*** RECORD SET Section Begins ***
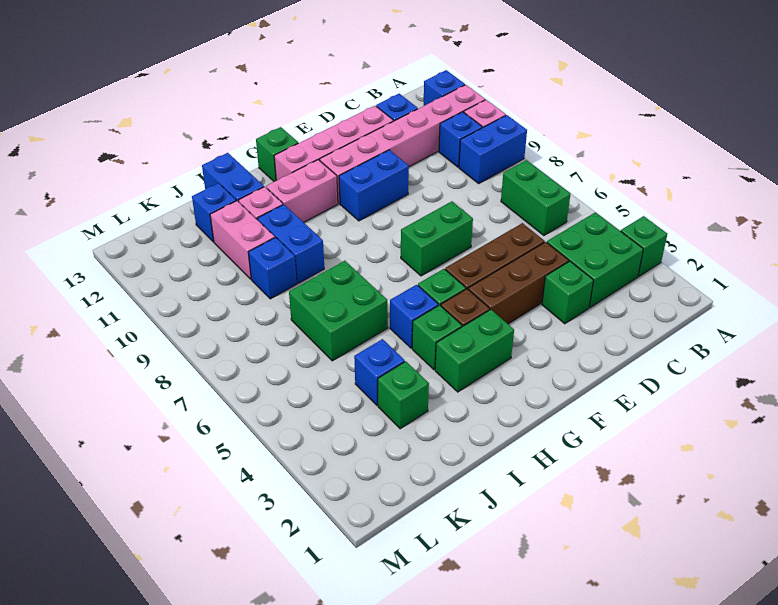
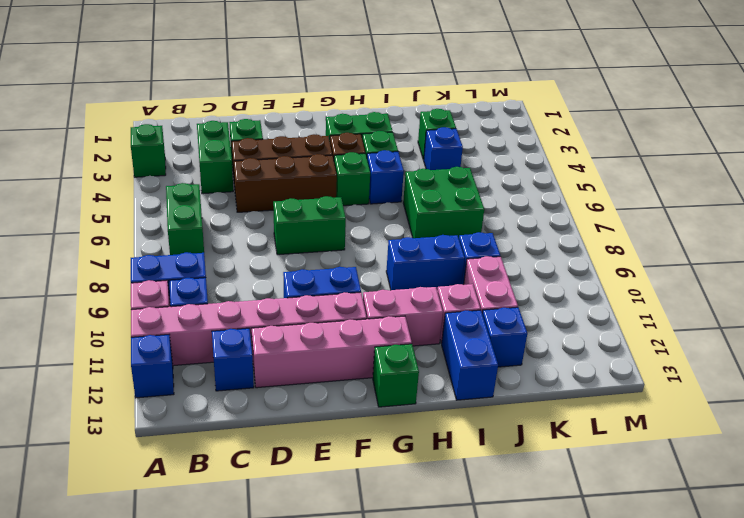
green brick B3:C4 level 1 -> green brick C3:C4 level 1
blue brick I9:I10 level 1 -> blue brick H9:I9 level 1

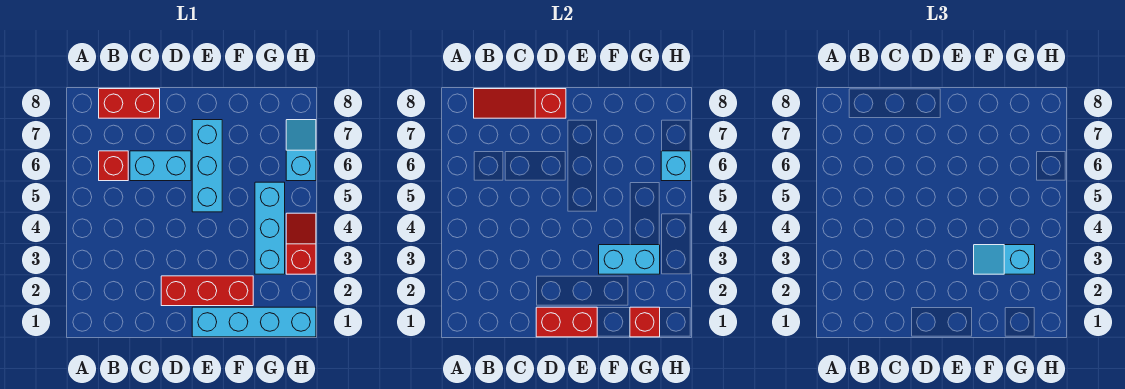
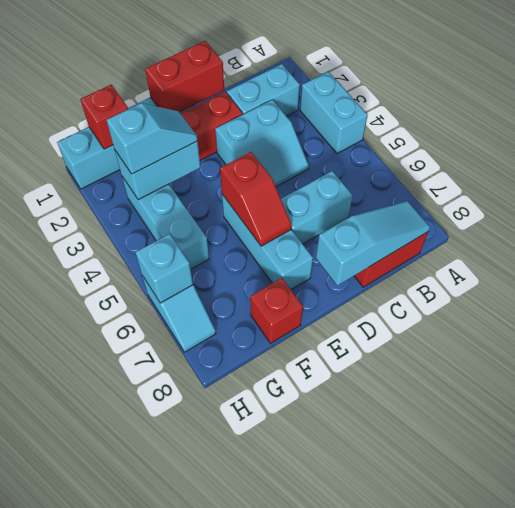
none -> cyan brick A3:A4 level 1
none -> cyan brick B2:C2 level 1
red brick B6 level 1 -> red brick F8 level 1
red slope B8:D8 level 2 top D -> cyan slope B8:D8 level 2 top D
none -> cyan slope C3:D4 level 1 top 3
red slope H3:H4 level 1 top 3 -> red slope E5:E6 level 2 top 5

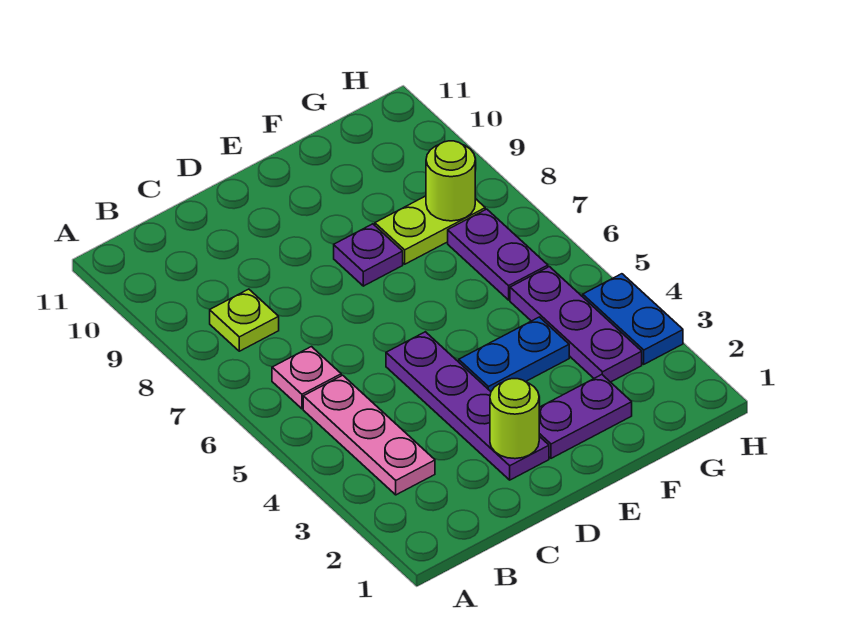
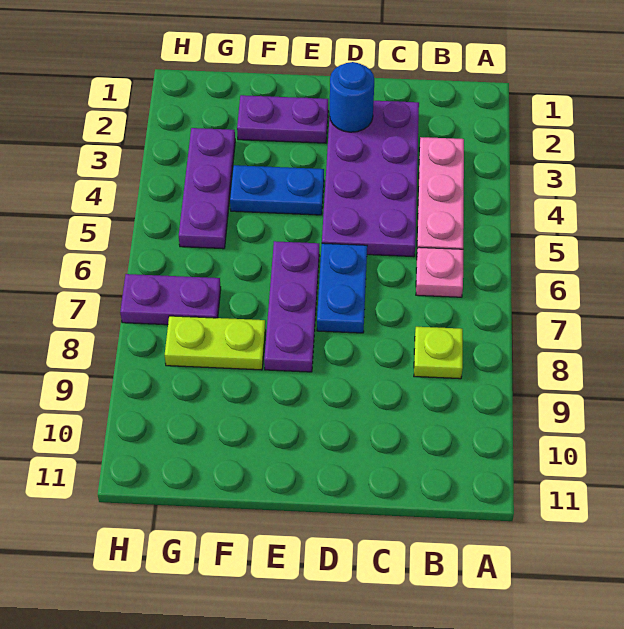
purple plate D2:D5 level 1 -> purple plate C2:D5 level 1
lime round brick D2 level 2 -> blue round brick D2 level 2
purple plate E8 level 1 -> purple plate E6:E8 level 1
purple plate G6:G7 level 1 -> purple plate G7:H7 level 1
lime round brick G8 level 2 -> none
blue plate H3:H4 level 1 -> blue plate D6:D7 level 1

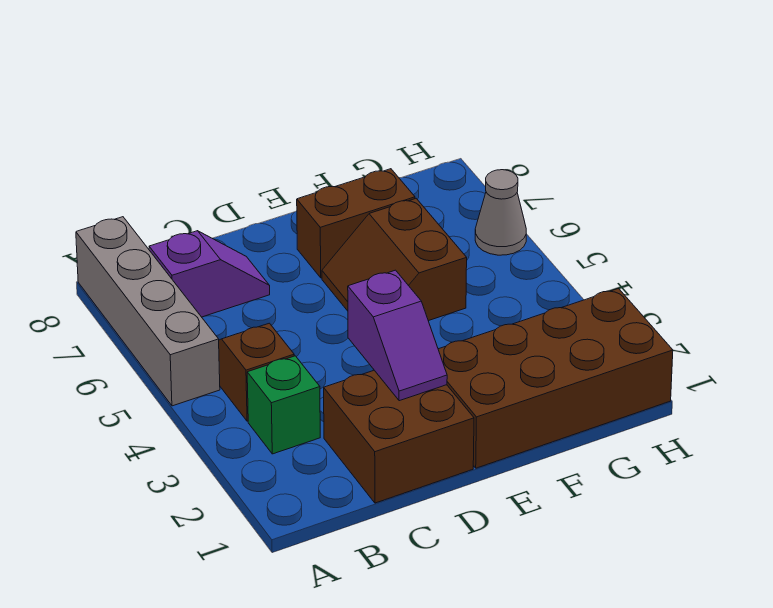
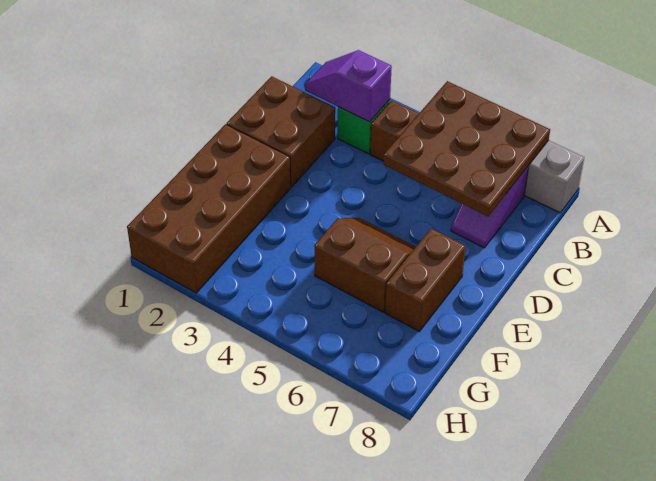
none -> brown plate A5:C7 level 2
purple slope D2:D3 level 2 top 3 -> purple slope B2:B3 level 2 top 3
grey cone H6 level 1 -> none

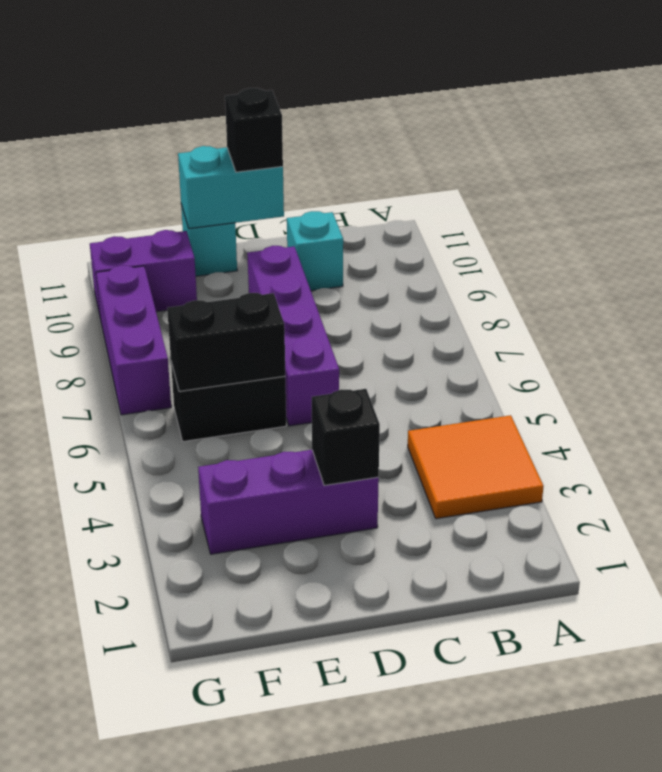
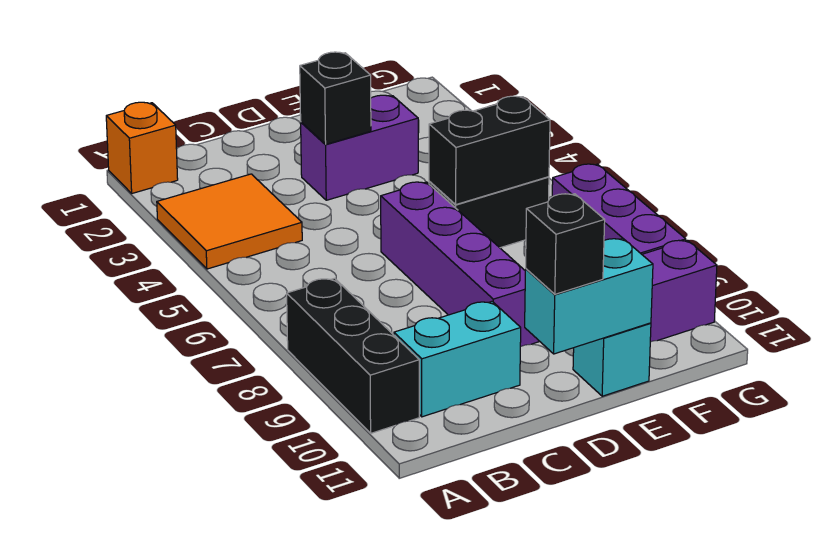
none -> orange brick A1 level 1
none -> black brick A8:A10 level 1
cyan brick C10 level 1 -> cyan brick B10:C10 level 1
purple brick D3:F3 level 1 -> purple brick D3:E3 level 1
*** RECORD SET Section Ends ***
WHAT YOU NEED TO DO ::
Where a picture appears in the data, omit it; restate the rest word for word.

COMPLETED TASK ::
green brick B3:C4 level 1 -> green brick C3:C4 level 1
blue brick I9:I10 level 1 -> blue brick H9:I9 level 1

none -> cyan brick A3:A4 level 1
none -> cyan brick B2:C2 level 1
red brick B6 level 1 -> red brick F8 level 1
red slope B8:D8 level 2 top D -> cyan slope B8:D8 level 2 top D
none -> cyan slope C3:D4 level 1 top 3
red slope H3:H4 level 1 top 3 -> red slope E5:E6 level 2 top 5

purple plate D2:D5 level 1 -> purple plate C2:D5 level 1
lime round brick D2 level 2 -> blue round brick D2 level 2
purple plate E8 level 1 -> purple plate E6:E8 level 1
purple plate G6:G7 level 1 -> purple plate G7:H7 level 1
lime round brick G8 level 2 -> none
blue plate H3:H4 level 1 -> blue plate D6:D7 level 1

none -> brown plate A5:C7 level 2
purple slope D2:D3 level 2 top 3 -> purple slope B2:B3 level 2 top 3
grey cone H6 level 1 -> none

none -> orange brick A1 level 1
none -> black brick A8:A10 level 1
cyan brick C10 level 1 -> cyan brick B10:C10 level 1
purple brick D3:F3 level 1 -> purple brick D3:E3 level 1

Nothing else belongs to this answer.